* Data listing
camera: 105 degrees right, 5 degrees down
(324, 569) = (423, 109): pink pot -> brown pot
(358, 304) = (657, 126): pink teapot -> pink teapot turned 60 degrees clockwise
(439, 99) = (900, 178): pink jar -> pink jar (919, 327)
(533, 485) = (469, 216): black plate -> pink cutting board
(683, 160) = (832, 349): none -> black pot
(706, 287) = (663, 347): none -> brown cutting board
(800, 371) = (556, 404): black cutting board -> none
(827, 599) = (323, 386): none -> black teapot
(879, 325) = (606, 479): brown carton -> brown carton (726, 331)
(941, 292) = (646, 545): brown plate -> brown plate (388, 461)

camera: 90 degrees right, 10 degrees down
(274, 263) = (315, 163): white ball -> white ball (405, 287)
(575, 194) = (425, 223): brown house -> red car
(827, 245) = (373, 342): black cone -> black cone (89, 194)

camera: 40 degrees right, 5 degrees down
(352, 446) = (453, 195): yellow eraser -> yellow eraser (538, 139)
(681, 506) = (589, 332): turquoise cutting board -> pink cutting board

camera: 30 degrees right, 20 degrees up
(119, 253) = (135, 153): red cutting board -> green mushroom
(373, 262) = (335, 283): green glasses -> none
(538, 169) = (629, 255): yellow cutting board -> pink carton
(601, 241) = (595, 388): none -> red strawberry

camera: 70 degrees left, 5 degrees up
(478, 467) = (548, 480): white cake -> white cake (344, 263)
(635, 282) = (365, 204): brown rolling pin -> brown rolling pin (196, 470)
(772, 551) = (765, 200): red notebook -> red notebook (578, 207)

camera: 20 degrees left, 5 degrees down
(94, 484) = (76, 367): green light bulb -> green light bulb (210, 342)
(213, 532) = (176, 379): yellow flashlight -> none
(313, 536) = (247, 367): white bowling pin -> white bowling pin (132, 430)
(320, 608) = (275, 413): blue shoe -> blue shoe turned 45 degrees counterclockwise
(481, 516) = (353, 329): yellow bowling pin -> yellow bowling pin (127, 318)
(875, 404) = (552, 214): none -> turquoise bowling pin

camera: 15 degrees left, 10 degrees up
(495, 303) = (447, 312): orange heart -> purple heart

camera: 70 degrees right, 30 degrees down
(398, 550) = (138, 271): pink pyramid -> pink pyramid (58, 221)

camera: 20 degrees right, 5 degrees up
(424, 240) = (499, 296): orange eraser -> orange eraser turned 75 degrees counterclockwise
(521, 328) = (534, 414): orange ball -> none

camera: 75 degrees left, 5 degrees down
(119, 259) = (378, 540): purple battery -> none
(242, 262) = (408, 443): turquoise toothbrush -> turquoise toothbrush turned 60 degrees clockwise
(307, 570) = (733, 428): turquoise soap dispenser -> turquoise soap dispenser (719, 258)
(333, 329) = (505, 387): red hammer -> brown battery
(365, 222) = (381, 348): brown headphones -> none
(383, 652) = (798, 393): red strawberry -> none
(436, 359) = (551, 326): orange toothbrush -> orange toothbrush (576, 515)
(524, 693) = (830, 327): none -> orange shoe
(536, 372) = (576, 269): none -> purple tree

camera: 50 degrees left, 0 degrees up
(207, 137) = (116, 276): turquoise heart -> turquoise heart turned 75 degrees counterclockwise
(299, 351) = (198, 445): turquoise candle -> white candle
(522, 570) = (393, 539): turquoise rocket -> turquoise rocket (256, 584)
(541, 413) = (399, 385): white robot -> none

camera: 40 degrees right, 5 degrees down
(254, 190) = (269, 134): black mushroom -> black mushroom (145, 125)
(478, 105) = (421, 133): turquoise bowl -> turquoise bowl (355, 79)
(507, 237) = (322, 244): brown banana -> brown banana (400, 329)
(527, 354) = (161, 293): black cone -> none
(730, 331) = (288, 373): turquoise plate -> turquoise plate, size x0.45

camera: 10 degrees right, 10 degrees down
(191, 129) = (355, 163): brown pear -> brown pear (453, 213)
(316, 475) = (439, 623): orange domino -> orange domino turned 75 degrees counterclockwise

* Work instructions
Above are some lines. Repeat exactly, and only, those from the line that has "camera: 20 degrees right, 5 degrees up" through the line that has "(242, 262) = (408, 443): turquoise".

* Result for this exercise
camera: 20 degrees right, 5 degrees up
(424, 240) = (499, 296): orange eraser -> orange eraser turned 75 degrees counterclockwise
(521, 328) = (534, 414): orange ball -> none

camera: 75 degrees left, 5 degrees down
(119, 259) = (378, 540): purple battery -> none
(242, 262) = (408, 443): turquoise toothbrush -> turquoise toothbrush turned 60 degrees clockwise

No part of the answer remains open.